Collected data -
━━━━━━━━━━━━━━━━━━━━━━━━━━━━━━
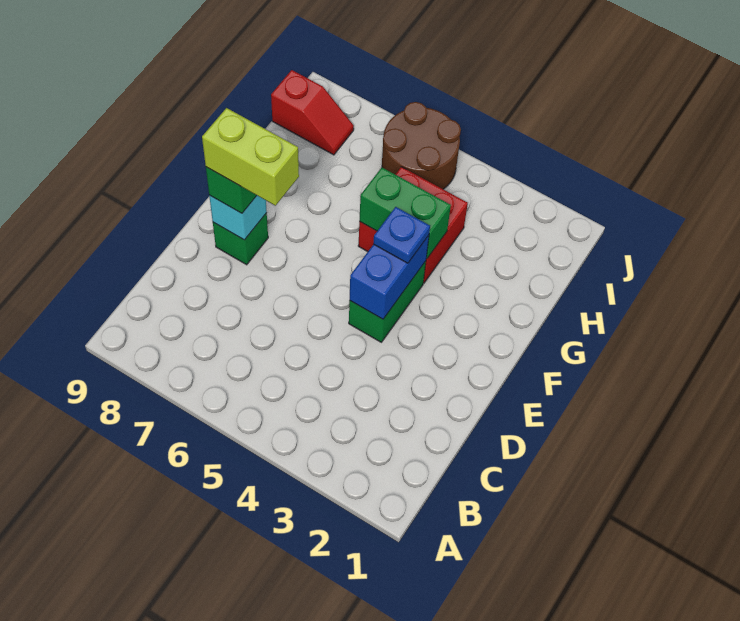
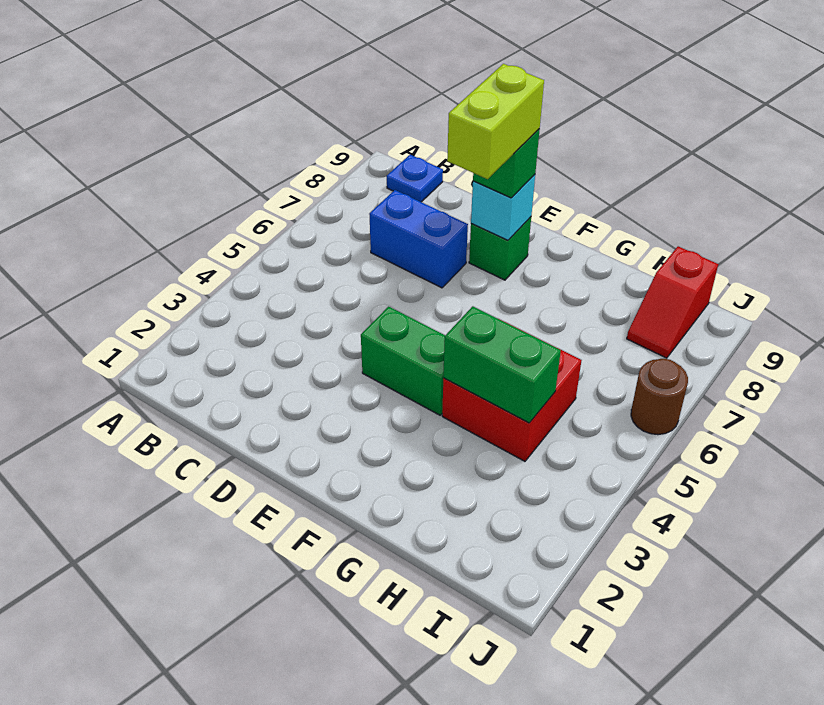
blue brick E4:F4 level 2 -> blue brick C7:D7 level 1
blue plate F4 level 3 -> blue plate B9 level 1
green brick G4:G5 level 2 -> green brick G4:H4 level 2
brown round brick I5:J6 level 1 -> brown round brick J6 level 1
━━━━━━━━━━━━━━━━━━━━━━━━━━━━━━
Instructions for the task - Go through the listing above and write it out again exactly, dropping the pictures.

Solution for this task -
blue brick E4:F4 level 2 -> blue brick C7:D7 level 1
blue plate F4 level 3 -> blue plate B9 level 1
green brick G4:G5 level 2 -> green brick G4:H4 level 2
brown round brick I5:J6 level 1 -> brown round brick J6 level 1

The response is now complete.